Work required =
The answer should be each line from the entries below that has the word "yellow" in it.

Exercise data =
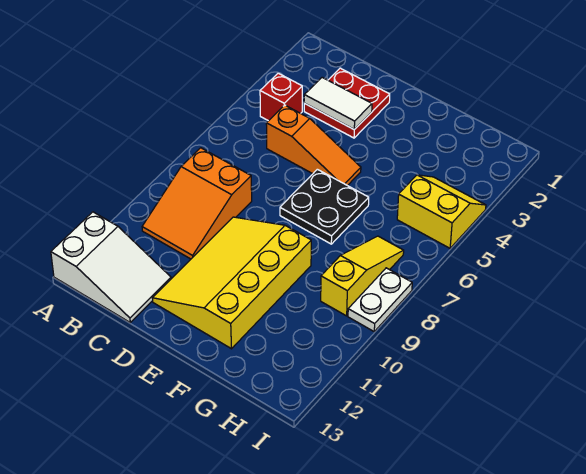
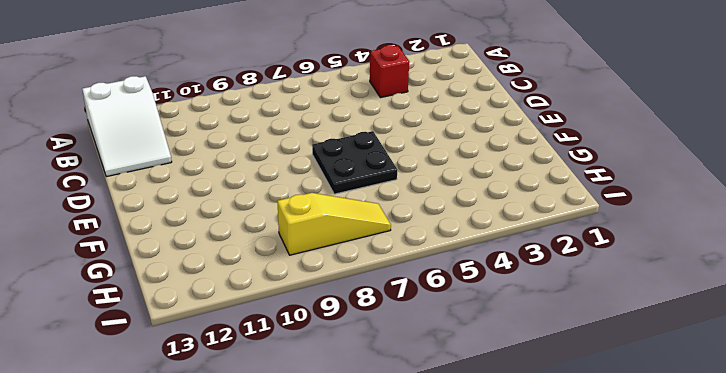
none -> orange slope B8:C10 level 1 top 8
none -> red plate C2:D3 level 1

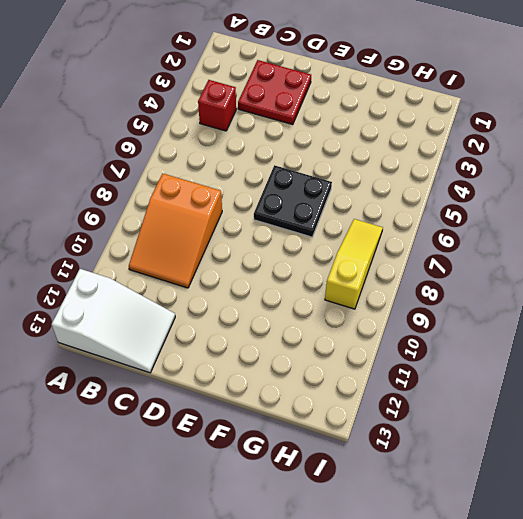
none -> orange slope C5:E5 level 1 top C
none -> yellow slope D9:F12 level 1 top F

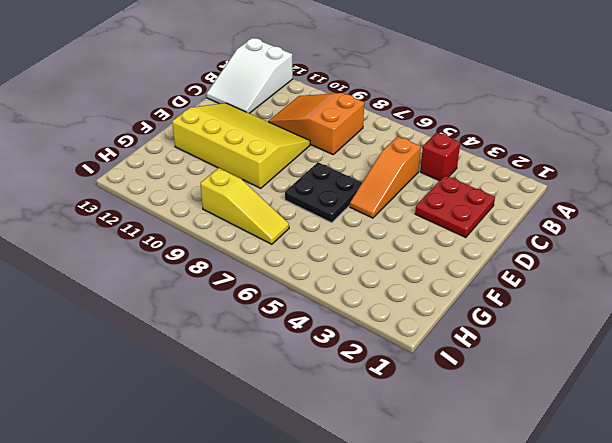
none -> yellow slope H4:I5 level 1 top 5
none -> white plate I8:I9 level 1

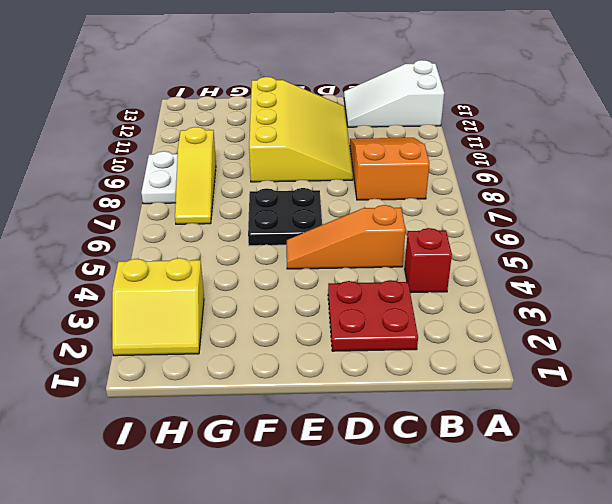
yellow slope H2:I3 level 1 top 3 -> yellow slope H4:I5 level 1 top 5
none -> white tile C3:D3 level 2

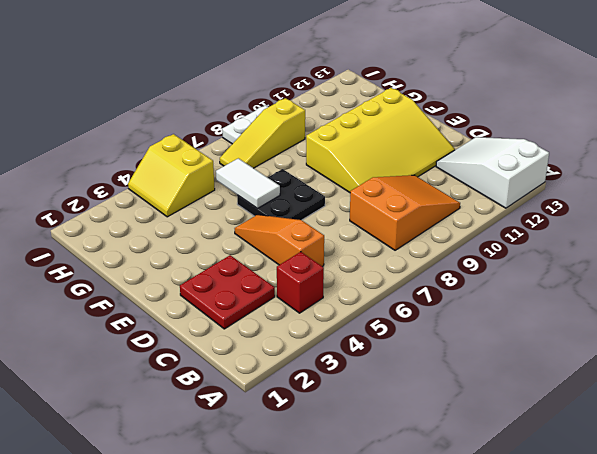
white tile F6:G6 level 2 -> white tile C3:D3 level 2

Result of the exercise =
none -> yellow slope D9:F12 level 1 top F
none -> yellow slope H4:I5 level 1 top 5
yellow slope H2:I3 level 1 top 3 -> yellow slope H4:I5 level 1 top 5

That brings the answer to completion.